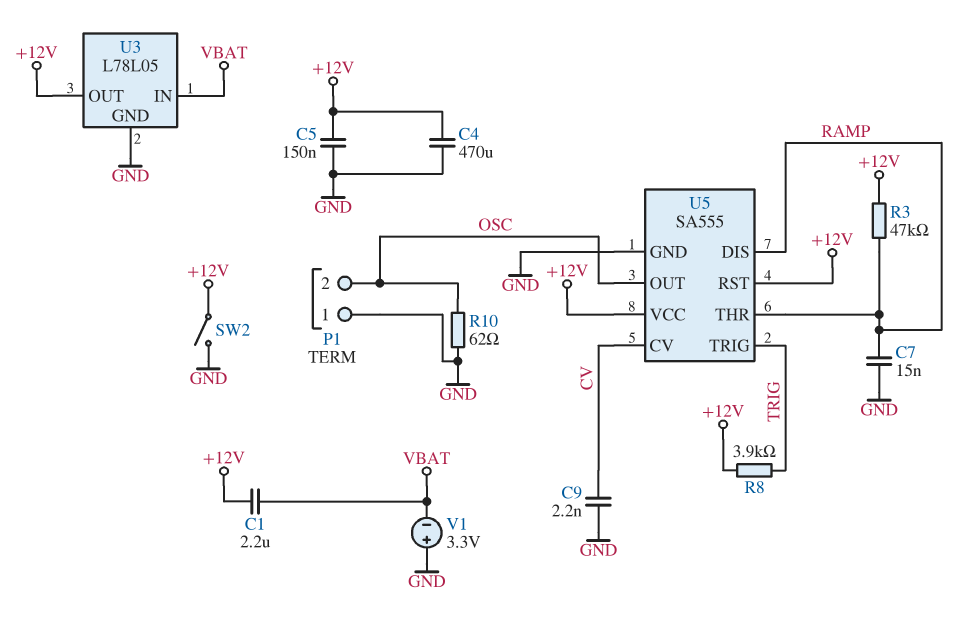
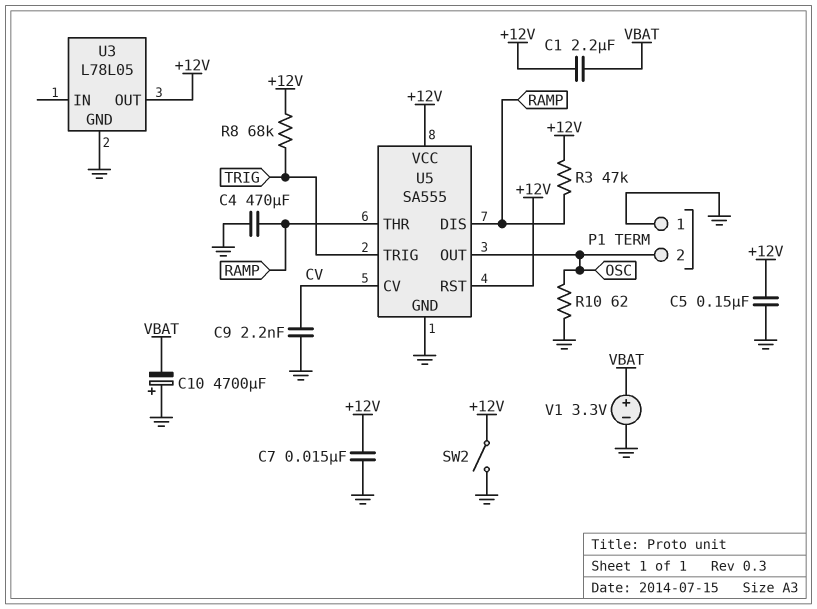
C4: 470uF (+12V, GND) -> 470uF (GND, RAMP)
C7: 15nF (GND, RAMP) -> 15nF (+12V, GND)
C10: none -> 4700uF (plus GND, minus VBAT)
R8: 3.9k (+12V, TRIG) -> 68k (+12V, TRIG)
U3 pin IN: VBAT -> none
V1: 3.3V (plus GND, minus VBAT) -> 3.3V (plus VBAT, minus GND)

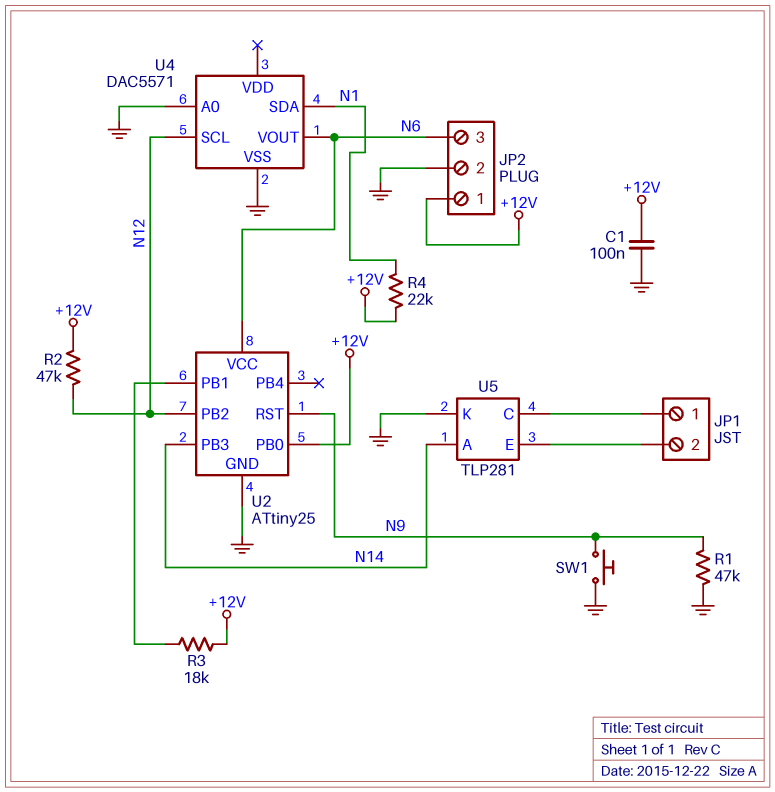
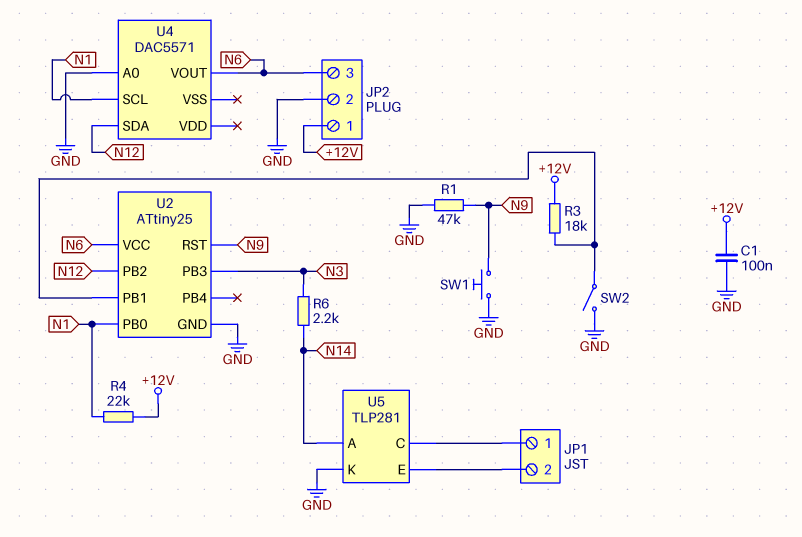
R2: 47k (+12V, N12) -> none
R6: none -> 2.2k (N3, N14)
SW2: none -> switch (GND, U2/PB1)
U2 pin PB0: +12V -> N1
U2 pin PB3: N14 -> N3
U4 pin SCL: N12 -> N1
U4 pin SDA: N1 -> N12
U4 pin VSS: GND -> none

-=-=-

● YOUR ASSIGNMENT:
Output all the material above exactly once more, leaving every picture out.

● RESULT:
C4: 470uF (+12V, GND) -> 470uF (GND, RAMP)
C7: 15nF (GND, RAMP) -> 15nF (+12V, GND)
C10: none -> 4700uF (plus GND, minus VBAT)
R8: 3.9k (+12V, TRIG) -> 68k (+12V, TRIG)
U3 pin IN: VBAT -> none
V1: 3.3V (plus GND, minus VBAT) -> 3.3V (plus VBAT, minus GND)

R2: 47k (+12V, N12) -> none
R6: none -> 2.2k (N3, N14)
SW2: none -> switch (GND, U2/PB1)
U2 pin PB0: +12V -> N1
U2 pin PB3: N14 -> N3
U4 pin SCL: N12 -> N1
U4 pin SDA: N1 -> N12
U4 pin VSS: GND -> none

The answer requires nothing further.